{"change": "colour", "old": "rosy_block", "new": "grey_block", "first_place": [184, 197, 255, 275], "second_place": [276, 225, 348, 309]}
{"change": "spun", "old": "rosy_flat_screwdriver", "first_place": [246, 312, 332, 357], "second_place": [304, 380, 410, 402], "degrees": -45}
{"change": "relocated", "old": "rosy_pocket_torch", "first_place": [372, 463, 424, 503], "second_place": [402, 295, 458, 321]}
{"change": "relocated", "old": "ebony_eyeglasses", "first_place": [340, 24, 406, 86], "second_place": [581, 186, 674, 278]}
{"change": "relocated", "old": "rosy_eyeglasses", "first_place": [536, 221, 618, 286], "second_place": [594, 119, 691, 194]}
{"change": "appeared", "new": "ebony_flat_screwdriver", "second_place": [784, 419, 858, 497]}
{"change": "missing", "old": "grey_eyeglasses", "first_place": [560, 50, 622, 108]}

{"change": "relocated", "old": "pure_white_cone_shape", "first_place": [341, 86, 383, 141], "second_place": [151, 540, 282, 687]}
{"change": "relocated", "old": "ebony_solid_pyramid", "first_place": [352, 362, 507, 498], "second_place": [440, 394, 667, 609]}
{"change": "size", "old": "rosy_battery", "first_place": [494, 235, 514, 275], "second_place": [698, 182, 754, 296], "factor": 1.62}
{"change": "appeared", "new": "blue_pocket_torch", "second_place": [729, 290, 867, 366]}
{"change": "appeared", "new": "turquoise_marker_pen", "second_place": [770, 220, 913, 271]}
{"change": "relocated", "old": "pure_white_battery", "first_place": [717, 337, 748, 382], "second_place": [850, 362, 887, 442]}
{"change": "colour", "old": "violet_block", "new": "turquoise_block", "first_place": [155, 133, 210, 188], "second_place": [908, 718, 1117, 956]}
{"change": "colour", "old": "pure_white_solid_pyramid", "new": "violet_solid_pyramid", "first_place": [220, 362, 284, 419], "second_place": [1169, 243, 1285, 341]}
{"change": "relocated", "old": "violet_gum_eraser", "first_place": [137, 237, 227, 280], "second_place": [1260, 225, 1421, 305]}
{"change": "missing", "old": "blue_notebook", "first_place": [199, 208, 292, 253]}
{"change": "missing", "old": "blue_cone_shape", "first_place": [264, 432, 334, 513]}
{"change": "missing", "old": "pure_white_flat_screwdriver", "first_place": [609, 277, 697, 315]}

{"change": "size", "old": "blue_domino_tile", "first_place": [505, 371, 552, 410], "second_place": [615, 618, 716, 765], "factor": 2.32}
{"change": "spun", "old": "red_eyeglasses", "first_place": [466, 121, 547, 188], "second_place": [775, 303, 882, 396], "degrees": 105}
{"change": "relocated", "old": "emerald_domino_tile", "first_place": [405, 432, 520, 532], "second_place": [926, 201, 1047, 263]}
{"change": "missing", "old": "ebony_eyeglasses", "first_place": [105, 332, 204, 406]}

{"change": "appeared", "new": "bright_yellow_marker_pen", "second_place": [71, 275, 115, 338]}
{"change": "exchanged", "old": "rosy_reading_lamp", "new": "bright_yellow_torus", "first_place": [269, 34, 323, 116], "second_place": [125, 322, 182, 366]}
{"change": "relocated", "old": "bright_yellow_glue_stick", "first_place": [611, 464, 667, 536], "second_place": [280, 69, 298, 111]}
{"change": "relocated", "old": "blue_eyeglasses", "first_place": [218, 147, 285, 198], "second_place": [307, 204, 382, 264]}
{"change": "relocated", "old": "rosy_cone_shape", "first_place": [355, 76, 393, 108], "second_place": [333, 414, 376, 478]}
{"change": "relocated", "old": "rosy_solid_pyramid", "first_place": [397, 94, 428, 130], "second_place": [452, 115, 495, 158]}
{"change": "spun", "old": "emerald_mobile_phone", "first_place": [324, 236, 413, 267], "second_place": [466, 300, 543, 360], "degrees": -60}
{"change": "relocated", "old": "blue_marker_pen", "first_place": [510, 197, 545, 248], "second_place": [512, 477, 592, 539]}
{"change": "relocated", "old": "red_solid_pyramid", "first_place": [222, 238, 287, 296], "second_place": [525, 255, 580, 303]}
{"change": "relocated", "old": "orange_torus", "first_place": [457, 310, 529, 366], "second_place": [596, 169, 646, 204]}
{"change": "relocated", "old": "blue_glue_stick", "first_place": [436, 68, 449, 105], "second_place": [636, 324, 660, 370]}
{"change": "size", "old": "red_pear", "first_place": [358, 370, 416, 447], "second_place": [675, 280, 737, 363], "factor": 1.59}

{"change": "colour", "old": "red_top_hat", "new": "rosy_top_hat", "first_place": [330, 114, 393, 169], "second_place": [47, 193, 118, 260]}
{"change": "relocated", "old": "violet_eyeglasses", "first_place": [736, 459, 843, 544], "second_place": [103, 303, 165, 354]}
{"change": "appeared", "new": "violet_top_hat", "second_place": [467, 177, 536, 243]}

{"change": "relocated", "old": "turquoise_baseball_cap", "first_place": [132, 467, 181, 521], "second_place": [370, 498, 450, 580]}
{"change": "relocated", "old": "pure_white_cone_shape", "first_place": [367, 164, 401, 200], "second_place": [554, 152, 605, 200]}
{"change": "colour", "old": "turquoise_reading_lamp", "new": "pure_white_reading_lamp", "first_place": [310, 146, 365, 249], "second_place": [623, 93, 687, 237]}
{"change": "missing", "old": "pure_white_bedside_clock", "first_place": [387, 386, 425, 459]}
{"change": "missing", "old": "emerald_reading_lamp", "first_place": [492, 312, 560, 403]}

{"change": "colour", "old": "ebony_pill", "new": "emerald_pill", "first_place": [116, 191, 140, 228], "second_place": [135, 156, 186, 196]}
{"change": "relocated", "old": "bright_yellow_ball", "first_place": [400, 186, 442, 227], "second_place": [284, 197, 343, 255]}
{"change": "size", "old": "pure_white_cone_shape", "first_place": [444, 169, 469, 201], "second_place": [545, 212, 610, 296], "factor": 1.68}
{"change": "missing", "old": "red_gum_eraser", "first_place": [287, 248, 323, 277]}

Task to carry out: Each record above, from first to last, should be written out again exactly.

Answer to this task:
{"change": "colour", "old": "rosy_block", "new": "grey_block", "first_place": [184, 197, 255, 275], "second_place": [276, 225, 348, 309]}
{"change": "spun", "old": "rosy_flat_screwdriver", "first_place": [246, 312, 332, 357], "second_place": [304, 380, 410, 402], "degrees": -45}
{"change": "relocated", "old": "rosy_pocket_torch", "first_place": [372, 463, 424, 503], "second_place": [402, 295, 458, 321]}
{"change": "relocated", "old": "ebony_eyeglasses", "first_place": [340, 24, 406, 86], "second_place": [581, 186, 674, 278]}
{"change": "relocated", "old": "rosy_eyeglasses", "first_place": [536, 221, 618, 286], "second_place": [594, 119, 691, 194]}
{"change": "appeared", "new": "ebony_flat_screwdriver", "second_place": [784, 419, 858, 497]}
{"change": "missing", "old": "grey_eyeglasses", "first_place": [560, 50, 622, 108]}

{"change": "relocated", "old": "pure_white_cone_shape", "first_place": [341, 86, 383, 141], "second_place": [151, 540, 282, 687]}
{"change": "relocated", "old": "ebony_solid_pyramid", "first_place": [352, 362, 507, 498], "second_place": [440, 394, 667, 609]}
{"change": "size", "old": "rosy_battery", "first_place": [494, 235, 514, 275], "second_place": [698, 182, 754, 296], "factor": 1.62}
{"change": "appeared", "new": "blue_pocket_torch", "second_place": [729, 290, 867, 366]}
{"change": "appeared", "new": "turquoise_marker_pen", "second_place": [770, 220, 913, 271]}
{"change": "relocated", "old": "pure_white_battery", "first_place": [717, 337, 748, 382], "second_place": [850, 362, 887, 442]}
{"change": "colour", "old": "violet_block", "new": "turquoise_block", "first_place": [155, 133, 210, 188], "second_place": [908, 718, 1117, 956]}
{"change": "colour", "old": "pure_white_solid_pyramid", "new": "violet_solid_pyramid", "first_place": [220, 362, 284, 419], "second_place": [1169, 243, 1285, 341]}
{"change": "relocated", "old": "violet_gum_eraser", "first_place": [137, 237, 227, 280], "second_place": [1260, 225, 1421, 305]}
{"change": "missing", "old": "blue_notebook", "first_place": [199, 208, 292, 253]}
{"change": "missing", "old": "blue_cone_shape", "first_place": [264, 432, 334, 513]}
{"change": "missing", "old": "pure_white_flat_screwdriver", "first_place": [609, 277, 697, 315]}

{"change": "size", "old": "blue_domino_tile", "first_place": [505, 371, 552, 410], "second_place": [615, 618, 716, 765], "factor": 2.32}
{"change": "spun", "old": "red_eyeglasses", "first_place": [466, 121, 547, 188], "second_place": [775, 303, 882, 396], "degrees": 105}
{"change": "relocated", "old": "emerald_domino_tile", "first_place": [405, 432, 520, 532], "second_place": [926, 201, 1047, 263]}
{"change": "missing", "old": "ebony_eyeglasses", "first_place": [105, 332, 204, 406]}

{"change": "appeared", "new": "bright_yellow_marker_pen", "second_place": [71, 275, 115, 338]}
{"change": "exchanged", "old": "rosy_reading_lamp", "new": "bright_yellow_torus", "first_place": [269, 34, 323, 116], "second_place": [125, 322, 182, 366]}
{"change": "relocated", "old": "bright_yellow_glue_stick", "first_place": [611, 464, 667, 536], "second_place": [280, 69, 298, 111]}
{"change": "relocated", "old": "blue_eyeglasses", "first_place": [218, 147, 285, 198], "second_place": [307, 204, 382, 264]}
{"change": "relocated", "old": "rosy_cone_shape", "first_place": [355, 76, 393, 108], "second_place": [333, 414, 376, 478]}
{"change": "relocated", "old": "rosy_solid_pyramid", "first_place": [397, 94, 428, 130], "second_place": [452, 115, 495, 158]}
{"change": "spun", "old": "emerald_mobile_phone", "first_place": [324, 236, 413, 267], "second_place": [466, 300, 543, 360], "degrees": -60}
{"change": "relocated", "old": "blue_marker_pen", "first_place": [510, 197, 545, 248], "second_place": [512, 477, 592, 539]}
{"change": "relocated", "old": "red_solid_pyramid", "first_place": [222, 238, 287, 296], "second_place": [525, 255, 580, 303]}
{"change": "relocated", "old": "orange_torus", "first_place": [457, 310, 529, 366], "second_place": [596, 169, 646, 204]}
{"change": "relocated", "old": "blue_glue_stick", "first_place": [436, 68, 449, 105], "second_place": [636, 324, 660, 370]}
{"change": "size", "old": "red_pear", "first_place": [358, 370, 416, 447], "second_place": [675, 280, 737, 363], "factor": 1.59}

{"change": "colour", "old": "red_top_hat", "new": "rosy_top_hat", "first_place": [330, 114, 393, 169], "second_place": [47, 193, 118, 260]}
{"change": "relocated", "old": "violet_eyeglasses", "first_place": [736, 459, 843, 544], "second_place": [103, 303, 165, 354]}
{"change": "appeared", "new": "violet_top_hat", "second_place": [467, 177, 536, 243]}

{"change": "relocated", "old": "turquoise_baseball_cap", "first_place": [132, 467, 181, 521], "second_place": [370, 498, 450, 580]}
{"change": "relocated", "old": "pure_white_cone_shape", "first_place": [367, 164, 401, 200], "second_place": [554, 152, 605, 200]}
{"change": "colour", "old": "turquoise_reading_lamp", "new": "pure_white_reading_lamp", "first_place": [310, 146, 365, 249], "second_place": [623, 93, 687, 237]}
{"change": "missing", "old": "pure_white_bedside_clock", "first_place": [387, 386, 425, 459]}
{"change": "missing", "old": "emerald_reading_lamp", "first_place": [492, 312, 560, 403]}

{"change": "colour", "old": "ebony_pill", "new": "emerald_pill", "first_place": [116, 191, 140, 228], "second_place": [135, 156, 186, 196]}
{"change": "relocated", "old": "bright_yellow_ball", "first_place": [400, 186, 442, 227], "second_place": [284, 197, 343, 255]}
{"change": "size", "old": "pure_white_cone_shape", "first_place": [444, 169, 469, 201], "second_place": [545, 212, 610, 296], "factor": 1.68}
{"change": "missing", "old": "red_gum_eraser", "first_place": [287, 248, 323, 277]}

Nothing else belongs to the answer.